• HOW TO COMPLETE THIS TASK
For this exercise, please find the lines in the entries that include the word "tree" and copy them.

• DATA SHOWN
◇ ◇ ◇ ◇ ◇

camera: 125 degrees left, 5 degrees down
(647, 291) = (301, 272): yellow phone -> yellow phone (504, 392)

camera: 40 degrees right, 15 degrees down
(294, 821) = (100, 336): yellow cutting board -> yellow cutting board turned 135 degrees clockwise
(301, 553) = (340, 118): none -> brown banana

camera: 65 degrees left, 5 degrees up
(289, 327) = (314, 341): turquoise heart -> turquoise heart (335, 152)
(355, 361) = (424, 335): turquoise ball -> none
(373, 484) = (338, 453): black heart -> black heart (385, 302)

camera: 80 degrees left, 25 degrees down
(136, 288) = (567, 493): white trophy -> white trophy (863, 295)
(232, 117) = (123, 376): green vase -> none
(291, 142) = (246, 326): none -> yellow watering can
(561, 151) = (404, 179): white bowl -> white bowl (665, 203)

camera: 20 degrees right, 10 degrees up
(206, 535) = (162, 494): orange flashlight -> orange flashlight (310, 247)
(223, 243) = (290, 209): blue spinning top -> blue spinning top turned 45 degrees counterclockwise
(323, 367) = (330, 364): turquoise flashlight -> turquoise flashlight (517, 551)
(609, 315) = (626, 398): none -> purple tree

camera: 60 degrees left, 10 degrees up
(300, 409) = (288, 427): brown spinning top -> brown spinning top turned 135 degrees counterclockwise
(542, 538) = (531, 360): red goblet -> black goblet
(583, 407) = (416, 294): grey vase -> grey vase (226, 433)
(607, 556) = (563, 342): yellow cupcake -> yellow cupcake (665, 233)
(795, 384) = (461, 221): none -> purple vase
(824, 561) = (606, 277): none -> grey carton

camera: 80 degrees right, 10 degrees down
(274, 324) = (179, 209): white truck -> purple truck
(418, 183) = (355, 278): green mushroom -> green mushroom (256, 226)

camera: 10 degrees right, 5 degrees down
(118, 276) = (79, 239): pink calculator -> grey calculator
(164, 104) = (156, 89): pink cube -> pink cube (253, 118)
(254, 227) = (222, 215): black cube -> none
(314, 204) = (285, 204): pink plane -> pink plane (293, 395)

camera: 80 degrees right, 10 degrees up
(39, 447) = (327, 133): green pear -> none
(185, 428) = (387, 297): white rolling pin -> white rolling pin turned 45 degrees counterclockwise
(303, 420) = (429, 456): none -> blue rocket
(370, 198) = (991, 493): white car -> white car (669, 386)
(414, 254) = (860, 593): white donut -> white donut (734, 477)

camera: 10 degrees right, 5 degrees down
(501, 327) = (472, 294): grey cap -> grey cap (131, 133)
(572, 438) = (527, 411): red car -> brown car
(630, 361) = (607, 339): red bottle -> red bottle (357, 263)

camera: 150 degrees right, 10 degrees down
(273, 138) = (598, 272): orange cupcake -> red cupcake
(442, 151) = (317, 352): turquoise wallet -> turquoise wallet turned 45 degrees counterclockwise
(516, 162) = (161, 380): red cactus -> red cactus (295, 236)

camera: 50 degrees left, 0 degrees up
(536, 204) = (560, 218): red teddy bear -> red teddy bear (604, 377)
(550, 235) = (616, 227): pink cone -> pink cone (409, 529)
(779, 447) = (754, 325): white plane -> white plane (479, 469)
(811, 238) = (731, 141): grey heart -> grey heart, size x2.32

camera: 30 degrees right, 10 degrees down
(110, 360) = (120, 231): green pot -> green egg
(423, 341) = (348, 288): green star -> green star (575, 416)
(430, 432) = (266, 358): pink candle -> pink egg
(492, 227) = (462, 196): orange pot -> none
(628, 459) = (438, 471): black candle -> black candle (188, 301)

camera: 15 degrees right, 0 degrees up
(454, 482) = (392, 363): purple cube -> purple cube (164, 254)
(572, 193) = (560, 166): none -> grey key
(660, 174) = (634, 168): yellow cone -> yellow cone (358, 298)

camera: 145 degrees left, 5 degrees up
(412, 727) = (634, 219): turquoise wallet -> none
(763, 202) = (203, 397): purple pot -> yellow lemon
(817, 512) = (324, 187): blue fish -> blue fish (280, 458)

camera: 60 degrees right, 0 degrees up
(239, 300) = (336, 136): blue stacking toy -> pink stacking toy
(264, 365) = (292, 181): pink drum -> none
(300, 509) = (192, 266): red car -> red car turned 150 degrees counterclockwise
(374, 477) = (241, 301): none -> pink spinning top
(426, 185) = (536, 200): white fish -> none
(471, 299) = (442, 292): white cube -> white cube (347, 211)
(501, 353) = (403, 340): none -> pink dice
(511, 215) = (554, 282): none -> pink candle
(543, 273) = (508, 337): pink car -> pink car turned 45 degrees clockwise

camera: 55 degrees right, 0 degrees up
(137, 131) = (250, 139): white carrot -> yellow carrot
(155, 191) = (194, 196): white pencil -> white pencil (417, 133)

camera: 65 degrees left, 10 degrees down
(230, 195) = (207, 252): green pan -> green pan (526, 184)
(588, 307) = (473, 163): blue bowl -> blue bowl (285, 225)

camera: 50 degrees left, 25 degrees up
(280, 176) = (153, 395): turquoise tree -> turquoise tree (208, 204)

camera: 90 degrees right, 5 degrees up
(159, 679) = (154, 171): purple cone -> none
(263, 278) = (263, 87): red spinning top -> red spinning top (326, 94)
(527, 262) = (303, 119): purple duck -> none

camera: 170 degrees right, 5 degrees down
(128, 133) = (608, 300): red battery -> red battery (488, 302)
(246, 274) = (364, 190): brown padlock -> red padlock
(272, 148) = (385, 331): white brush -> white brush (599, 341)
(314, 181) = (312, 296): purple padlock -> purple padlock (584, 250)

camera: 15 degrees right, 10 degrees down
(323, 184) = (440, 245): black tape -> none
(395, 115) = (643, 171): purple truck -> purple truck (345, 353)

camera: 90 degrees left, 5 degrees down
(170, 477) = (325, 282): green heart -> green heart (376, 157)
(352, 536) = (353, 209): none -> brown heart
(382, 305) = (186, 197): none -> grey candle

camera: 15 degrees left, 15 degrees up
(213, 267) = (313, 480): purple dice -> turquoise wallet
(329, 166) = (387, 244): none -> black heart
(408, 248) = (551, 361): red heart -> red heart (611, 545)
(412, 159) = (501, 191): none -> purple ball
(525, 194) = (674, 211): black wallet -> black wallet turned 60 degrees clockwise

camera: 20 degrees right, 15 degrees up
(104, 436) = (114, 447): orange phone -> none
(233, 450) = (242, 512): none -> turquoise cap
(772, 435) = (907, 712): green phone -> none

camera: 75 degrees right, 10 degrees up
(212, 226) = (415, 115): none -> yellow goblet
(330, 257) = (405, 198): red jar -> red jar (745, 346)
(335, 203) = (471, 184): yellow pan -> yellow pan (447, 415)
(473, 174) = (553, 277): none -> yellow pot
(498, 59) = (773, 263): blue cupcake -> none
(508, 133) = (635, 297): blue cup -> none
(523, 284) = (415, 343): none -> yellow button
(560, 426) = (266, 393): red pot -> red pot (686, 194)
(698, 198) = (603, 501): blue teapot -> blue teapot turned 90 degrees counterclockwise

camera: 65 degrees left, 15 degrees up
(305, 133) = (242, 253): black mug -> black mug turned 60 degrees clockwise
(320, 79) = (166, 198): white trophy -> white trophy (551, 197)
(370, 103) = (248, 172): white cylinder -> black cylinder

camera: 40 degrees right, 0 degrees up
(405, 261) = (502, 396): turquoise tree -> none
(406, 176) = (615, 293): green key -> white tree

◇ ◇ ◇ ◇ ◇

• OUTPUT OF THE EXERCISE
(609, 315) = (626, 398): none -> purple tree
(280, 176) = (153, 395): turquoise tree -> turquoise tree (208, 204)
(405, 261) = (502, 396): turquoise tree -> none
(406, 176) = (615, 293): green key -> white tree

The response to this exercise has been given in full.